*Items*.
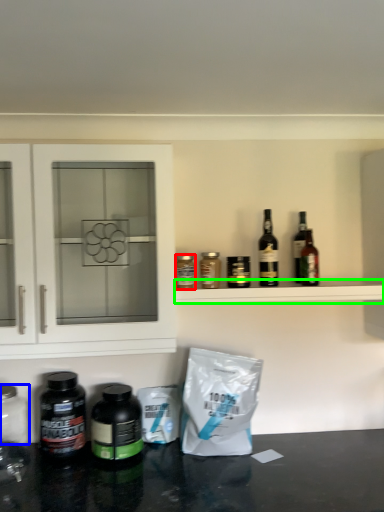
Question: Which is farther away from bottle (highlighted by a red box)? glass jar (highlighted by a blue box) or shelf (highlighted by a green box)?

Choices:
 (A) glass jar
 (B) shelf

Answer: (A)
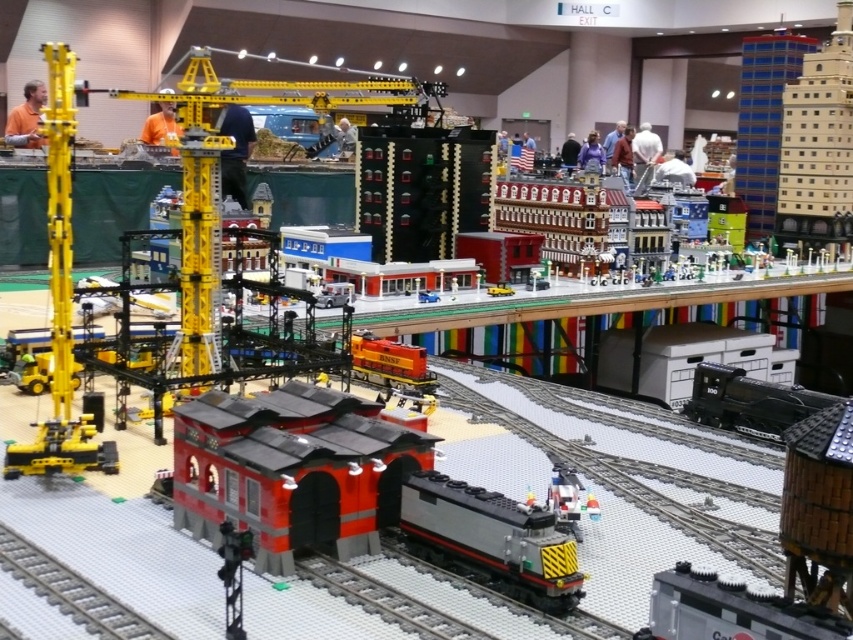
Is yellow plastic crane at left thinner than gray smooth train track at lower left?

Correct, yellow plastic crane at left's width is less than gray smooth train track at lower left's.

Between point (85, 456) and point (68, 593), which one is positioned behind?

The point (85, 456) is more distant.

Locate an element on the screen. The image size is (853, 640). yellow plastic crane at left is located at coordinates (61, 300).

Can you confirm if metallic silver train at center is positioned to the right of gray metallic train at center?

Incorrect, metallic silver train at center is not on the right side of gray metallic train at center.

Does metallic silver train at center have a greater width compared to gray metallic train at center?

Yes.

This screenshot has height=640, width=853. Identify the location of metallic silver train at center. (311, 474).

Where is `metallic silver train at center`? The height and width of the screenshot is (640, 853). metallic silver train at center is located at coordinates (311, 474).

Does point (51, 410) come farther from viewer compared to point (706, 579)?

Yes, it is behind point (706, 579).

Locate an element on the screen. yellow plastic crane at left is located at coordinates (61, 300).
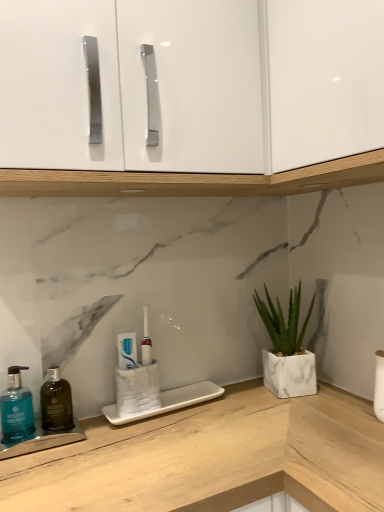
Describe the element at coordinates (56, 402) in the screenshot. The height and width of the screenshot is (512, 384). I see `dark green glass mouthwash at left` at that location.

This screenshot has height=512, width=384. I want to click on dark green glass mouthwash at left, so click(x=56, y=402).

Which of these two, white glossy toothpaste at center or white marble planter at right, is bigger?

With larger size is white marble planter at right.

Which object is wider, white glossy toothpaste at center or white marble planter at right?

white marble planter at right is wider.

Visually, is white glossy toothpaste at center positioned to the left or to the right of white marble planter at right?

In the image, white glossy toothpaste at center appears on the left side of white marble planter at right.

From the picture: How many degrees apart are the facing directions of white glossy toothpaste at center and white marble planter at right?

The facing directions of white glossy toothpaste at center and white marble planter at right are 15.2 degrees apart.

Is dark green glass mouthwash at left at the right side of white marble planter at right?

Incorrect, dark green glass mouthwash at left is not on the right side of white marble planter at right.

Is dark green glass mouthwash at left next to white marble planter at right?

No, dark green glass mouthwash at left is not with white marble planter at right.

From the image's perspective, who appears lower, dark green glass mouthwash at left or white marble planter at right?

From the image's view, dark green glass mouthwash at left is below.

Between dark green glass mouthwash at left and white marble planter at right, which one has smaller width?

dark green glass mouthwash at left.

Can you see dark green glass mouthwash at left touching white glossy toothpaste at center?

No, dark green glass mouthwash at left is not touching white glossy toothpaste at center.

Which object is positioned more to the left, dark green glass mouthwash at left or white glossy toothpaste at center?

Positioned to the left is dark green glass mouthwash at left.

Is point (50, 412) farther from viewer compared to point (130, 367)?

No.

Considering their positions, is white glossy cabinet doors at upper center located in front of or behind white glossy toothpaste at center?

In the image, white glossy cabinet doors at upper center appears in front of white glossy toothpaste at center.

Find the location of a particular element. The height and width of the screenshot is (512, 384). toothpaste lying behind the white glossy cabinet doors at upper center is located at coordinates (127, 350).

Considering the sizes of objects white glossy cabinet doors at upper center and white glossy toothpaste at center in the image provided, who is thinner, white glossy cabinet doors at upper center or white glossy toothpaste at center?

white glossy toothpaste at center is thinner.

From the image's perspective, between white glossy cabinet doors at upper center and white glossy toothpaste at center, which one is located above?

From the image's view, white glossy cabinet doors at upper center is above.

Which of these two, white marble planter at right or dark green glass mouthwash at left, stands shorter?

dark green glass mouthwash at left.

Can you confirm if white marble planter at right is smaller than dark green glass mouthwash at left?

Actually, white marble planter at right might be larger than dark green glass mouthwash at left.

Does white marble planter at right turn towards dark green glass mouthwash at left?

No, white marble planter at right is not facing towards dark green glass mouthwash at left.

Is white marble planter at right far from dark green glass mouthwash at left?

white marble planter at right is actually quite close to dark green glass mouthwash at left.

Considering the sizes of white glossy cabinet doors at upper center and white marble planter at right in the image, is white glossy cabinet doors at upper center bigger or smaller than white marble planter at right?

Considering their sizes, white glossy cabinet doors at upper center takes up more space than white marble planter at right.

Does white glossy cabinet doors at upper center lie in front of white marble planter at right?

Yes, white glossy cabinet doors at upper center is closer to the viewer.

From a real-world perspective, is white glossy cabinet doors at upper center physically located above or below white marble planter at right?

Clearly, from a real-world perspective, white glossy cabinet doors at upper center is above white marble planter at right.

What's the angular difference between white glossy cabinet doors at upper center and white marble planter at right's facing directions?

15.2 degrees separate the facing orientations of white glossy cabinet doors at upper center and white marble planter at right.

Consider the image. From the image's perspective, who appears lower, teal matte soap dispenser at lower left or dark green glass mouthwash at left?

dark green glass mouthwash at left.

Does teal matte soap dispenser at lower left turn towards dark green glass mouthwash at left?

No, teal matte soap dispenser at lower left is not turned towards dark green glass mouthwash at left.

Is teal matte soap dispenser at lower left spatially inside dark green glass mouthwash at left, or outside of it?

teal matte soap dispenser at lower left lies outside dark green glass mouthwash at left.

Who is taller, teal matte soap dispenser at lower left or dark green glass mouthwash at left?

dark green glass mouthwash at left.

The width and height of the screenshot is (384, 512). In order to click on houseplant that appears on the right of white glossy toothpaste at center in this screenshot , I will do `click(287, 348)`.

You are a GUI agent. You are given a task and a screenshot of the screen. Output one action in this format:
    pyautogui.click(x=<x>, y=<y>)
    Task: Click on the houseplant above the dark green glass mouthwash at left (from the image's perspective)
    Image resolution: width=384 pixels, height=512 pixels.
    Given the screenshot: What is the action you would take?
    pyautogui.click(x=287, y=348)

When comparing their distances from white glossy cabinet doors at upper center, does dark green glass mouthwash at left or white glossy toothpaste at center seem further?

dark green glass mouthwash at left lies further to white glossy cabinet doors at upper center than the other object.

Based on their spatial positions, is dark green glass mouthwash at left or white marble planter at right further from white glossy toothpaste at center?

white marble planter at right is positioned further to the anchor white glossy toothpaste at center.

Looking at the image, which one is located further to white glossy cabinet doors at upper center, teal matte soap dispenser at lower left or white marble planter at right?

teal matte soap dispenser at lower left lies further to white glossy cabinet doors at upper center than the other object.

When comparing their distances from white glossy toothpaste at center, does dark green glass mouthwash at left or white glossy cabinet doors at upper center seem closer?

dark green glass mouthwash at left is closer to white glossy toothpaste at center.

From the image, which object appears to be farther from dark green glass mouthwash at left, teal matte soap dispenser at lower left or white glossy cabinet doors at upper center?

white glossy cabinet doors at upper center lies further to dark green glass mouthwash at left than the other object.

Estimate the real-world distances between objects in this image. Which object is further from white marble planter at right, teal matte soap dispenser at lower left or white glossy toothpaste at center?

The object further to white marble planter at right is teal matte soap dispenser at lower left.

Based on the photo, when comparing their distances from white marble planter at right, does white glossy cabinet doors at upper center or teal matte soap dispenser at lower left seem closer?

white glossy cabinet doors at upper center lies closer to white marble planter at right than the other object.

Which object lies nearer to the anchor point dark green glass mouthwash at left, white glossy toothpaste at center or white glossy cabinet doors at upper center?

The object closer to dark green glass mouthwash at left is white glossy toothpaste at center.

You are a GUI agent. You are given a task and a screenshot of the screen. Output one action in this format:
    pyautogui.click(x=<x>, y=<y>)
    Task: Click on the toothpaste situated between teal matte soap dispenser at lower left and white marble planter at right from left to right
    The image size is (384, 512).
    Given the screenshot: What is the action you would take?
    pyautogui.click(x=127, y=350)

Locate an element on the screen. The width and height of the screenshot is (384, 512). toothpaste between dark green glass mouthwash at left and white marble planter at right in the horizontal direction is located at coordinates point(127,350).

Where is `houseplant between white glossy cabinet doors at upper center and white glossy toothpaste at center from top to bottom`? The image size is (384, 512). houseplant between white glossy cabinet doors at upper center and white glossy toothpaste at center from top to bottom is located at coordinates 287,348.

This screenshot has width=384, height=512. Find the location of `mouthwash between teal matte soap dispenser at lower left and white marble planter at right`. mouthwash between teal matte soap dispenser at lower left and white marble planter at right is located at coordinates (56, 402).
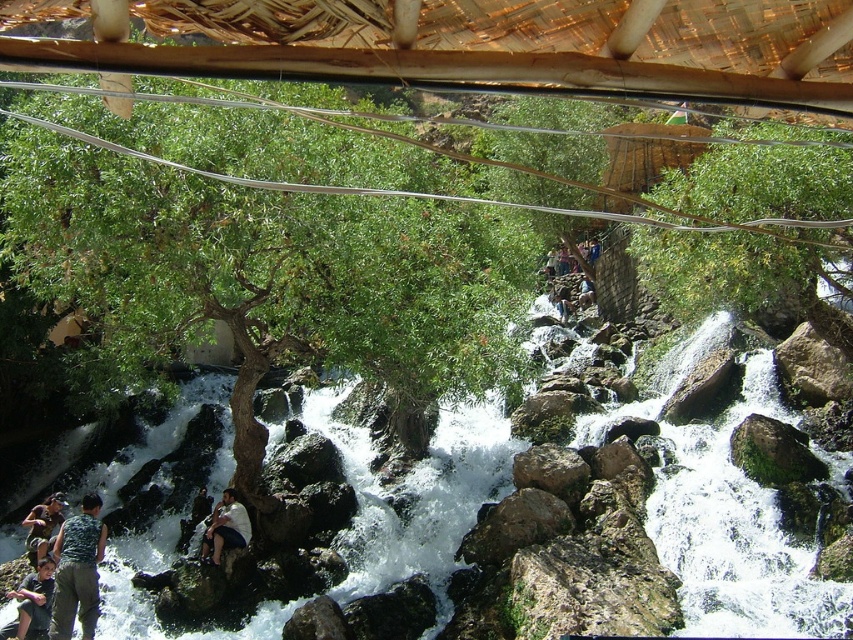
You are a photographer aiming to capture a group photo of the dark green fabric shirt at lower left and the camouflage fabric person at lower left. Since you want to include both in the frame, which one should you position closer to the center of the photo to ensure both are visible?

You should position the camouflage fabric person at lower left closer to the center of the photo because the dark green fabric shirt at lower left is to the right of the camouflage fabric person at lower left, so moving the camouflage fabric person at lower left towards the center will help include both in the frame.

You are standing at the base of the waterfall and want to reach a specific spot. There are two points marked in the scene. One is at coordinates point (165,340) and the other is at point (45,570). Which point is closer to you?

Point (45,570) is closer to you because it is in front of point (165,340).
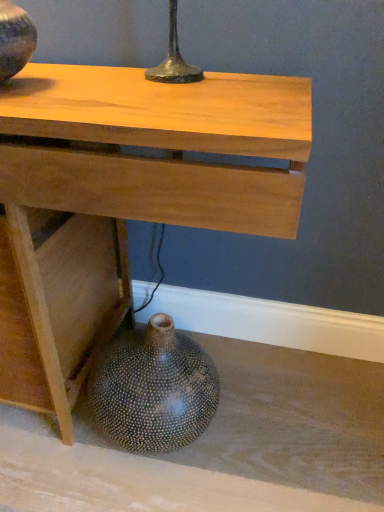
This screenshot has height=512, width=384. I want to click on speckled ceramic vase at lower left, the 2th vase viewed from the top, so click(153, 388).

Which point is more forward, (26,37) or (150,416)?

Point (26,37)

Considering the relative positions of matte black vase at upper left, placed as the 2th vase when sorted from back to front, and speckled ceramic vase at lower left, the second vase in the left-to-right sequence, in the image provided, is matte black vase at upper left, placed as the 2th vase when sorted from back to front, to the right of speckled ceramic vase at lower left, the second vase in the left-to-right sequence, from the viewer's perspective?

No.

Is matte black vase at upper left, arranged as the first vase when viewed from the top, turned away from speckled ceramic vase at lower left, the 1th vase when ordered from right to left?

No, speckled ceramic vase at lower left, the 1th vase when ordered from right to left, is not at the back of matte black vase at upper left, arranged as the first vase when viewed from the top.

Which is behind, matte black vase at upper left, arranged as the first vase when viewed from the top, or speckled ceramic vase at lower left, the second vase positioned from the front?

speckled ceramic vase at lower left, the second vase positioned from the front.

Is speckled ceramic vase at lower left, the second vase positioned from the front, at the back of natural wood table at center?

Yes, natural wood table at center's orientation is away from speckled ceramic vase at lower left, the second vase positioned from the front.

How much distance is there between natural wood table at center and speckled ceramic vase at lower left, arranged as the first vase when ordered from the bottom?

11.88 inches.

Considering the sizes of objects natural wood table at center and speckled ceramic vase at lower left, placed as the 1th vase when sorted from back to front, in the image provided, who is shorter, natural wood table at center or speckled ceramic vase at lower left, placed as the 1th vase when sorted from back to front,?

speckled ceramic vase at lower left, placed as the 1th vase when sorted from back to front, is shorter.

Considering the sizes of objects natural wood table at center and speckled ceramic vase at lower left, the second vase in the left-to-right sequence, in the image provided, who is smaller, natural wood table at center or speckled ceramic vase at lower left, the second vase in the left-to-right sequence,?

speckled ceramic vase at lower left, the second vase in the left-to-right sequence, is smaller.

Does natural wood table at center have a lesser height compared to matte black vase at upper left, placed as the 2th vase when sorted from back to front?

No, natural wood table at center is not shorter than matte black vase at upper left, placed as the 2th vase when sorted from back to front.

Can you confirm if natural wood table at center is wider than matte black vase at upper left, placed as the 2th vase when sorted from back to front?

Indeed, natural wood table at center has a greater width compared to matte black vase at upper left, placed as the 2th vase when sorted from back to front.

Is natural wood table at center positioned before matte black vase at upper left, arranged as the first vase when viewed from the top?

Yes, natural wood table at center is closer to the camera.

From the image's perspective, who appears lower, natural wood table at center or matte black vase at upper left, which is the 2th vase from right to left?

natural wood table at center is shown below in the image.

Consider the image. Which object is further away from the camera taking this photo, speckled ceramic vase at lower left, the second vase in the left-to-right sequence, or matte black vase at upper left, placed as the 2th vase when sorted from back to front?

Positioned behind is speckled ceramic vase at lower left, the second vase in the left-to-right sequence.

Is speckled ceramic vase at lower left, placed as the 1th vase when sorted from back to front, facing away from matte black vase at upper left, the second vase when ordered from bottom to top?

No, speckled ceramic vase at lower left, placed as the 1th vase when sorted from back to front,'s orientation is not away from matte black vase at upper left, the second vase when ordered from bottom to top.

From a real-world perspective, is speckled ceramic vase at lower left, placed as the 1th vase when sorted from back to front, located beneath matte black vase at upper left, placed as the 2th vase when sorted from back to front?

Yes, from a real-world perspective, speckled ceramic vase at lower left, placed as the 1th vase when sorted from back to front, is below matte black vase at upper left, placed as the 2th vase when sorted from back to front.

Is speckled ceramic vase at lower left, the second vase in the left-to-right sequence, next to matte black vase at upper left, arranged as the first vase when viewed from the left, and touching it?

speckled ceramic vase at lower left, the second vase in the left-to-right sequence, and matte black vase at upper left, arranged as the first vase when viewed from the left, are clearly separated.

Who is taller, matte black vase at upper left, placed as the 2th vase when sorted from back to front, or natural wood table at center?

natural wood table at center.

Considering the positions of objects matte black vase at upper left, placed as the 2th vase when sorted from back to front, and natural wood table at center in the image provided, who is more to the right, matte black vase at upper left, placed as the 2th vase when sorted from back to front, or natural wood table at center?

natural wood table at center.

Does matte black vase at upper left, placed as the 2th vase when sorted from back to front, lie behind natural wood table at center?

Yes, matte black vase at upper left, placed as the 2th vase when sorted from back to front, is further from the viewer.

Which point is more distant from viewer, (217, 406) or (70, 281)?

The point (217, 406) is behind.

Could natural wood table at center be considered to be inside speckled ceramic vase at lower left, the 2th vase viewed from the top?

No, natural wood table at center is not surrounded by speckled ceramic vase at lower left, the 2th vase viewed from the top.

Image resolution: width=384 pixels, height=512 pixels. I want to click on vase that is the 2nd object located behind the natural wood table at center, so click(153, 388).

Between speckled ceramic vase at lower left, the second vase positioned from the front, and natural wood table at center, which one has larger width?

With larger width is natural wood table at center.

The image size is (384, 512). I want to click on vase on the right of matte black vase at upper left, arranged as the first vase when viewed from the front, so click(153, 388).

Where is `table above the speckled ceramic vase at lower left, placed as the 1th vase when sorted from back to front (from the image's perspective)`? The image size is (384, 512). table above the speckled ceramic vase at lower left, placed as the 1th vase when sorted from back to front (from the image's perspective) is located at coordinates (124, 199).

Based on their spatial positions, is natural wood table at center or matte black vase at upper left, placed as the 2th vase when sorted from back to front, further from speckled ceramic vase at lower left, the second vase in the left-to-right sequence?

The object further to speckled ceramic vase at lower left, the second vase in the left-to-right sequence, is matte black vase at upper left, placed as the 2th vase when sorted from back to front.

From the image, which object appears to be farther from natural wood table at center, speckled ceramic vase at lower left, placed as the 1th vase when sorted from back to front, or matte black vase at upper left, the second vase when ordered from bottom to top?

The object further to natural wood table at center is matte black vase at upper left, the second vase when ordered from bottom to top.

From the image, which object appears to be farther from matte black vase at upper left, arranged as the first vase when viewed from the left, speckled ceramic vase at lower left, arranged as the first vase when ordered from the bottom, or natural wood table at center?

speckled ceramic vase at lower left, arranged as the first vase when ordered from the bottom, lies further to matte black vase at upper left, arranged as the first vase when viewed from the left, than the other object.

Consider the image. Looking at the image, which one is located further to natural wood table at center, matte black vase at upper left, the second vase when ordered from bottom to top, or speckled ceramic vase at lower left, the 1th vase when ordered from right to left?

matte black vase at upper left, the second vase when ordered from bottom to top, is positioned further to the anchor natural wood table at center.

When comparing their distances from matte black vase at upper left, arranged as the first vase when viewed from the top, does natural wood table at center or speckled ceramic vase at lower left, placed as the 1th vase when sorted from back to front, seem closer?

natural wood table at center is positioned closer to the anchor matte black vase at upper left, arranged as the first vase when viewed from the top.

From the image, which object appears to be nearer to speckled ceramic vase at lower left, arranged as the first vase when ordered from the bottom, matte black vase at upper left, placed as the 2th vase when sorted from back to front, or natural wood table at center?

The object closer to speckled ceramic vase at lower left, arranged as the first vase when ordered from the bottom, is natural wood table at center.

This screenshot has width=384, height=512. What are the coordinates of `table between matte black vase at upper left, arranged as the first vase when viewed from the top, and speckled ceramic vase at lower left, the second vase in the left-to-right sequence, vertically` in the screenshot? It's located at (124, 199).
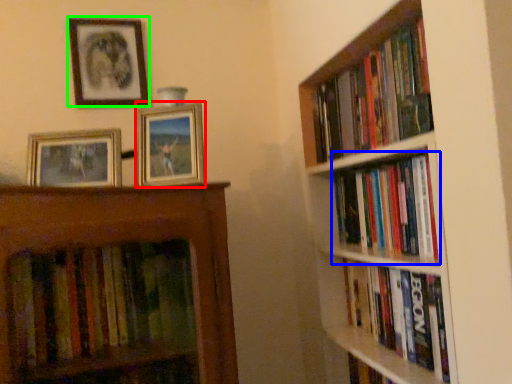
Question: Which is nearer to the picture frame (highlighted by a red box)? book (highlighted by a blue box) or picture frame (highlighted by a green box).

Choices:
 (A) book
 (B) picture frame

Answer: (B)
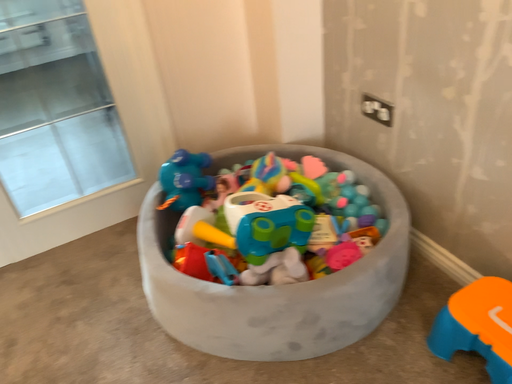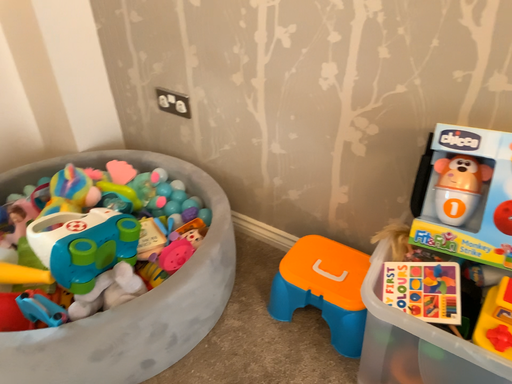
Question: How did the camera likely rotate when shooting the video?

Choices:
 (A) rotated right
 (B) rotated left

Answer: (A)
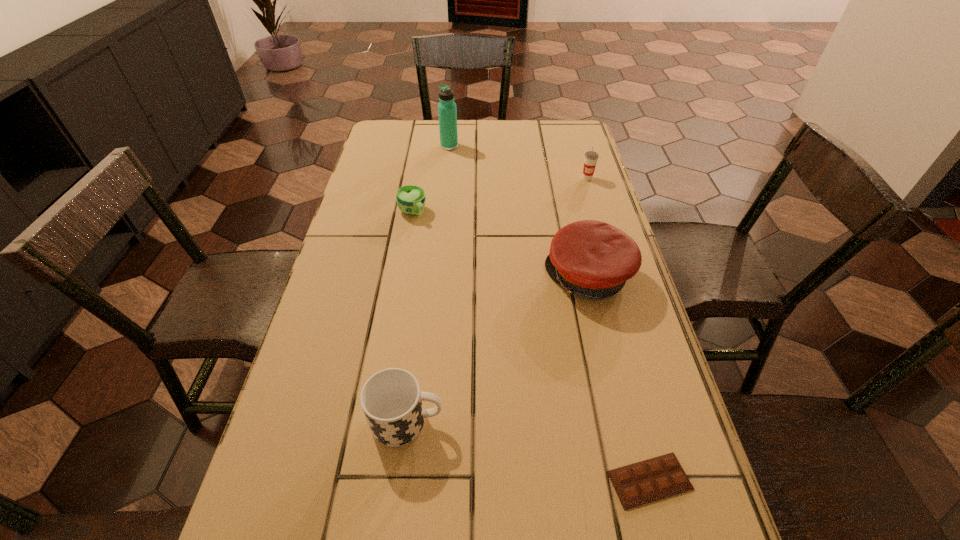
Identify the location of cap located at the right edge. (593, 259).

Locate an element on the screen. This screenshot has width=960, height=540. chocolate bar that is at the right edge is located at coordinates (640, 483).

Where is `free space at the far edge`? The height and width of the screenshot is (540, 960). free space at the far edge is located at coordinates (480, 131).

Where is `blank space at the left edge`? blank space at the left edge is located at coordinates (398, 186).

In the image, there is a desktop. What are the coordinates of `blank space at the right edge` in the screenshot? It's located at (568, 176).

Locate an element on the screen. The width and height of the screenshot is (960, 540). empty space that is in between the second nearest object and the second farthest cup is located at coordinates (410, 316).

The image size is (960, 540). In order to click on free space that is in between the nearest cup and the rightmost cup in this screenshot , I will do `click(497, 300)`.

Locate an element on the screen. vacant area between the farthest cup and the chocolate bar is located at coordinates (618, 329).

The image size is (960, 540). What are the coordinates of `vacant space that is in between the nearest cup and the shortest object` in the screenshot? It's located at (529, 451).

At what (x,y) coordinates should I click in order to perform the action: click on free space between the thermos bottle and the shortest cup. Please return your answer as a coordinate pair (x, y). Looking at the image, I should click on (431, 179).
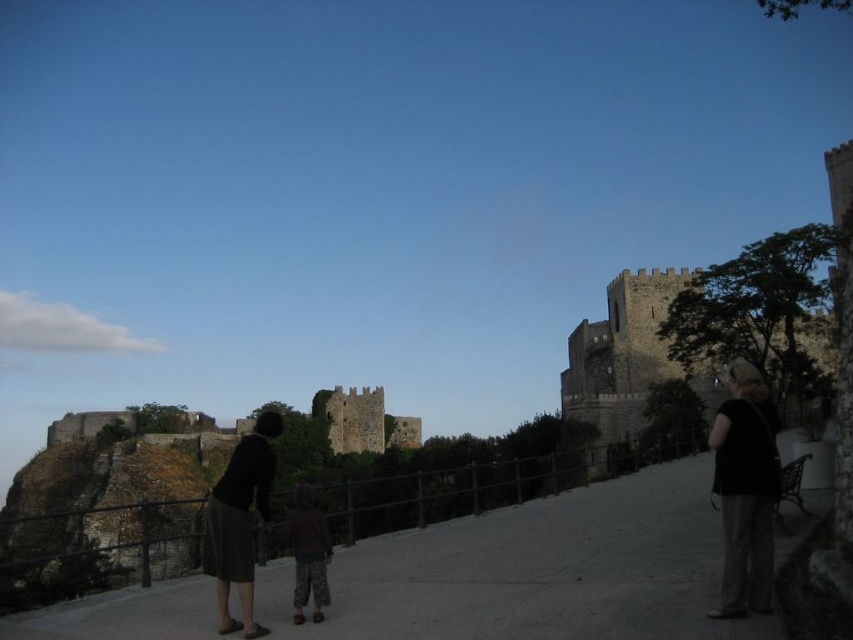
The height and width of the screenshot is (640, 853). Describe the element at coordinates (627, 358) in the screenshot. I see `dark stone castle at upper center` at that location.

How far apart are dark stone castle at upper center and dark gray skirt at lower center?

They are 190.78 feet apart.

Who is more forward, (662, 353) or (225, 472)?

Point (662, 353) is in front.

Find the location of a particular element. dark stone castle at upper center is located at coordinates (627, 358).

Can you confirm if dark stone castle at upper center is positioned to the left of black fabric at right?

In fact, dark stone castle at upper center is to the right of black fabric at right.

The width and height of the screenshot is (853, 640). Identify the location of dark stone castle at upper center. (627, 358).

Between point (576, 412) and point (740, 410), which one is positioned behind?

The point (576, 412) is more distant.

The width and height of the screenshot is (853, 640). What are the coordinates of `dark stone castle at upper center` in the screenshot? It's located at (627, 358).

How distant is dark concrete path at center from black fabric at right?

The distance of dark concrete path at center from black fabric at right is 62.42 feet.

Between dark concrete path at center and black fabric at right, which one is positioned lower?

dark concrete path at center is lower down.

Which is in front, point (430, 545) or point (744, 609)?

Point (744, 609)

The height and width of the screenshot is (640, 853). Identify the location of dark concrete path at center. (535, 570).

*Stated task*.
Express the lines of the records from the one containing "Consider the image. Looking" through the one containing "anchor natural wood table at center.", both included, as a numbered list with blank lines omitted.

*Result*.
1. Consider the image. Looking at the image, which one is located further to natural wood table at center, matte black vase at upper left, the second vase when ordered from bottom to top, or speckled ceramic vase at lower left, the 1th vase when ordered from right to left?
2. matte black vase at upper left, the second vase when ordered from bottom to top, is positioned further to the anchor natural wood table at center.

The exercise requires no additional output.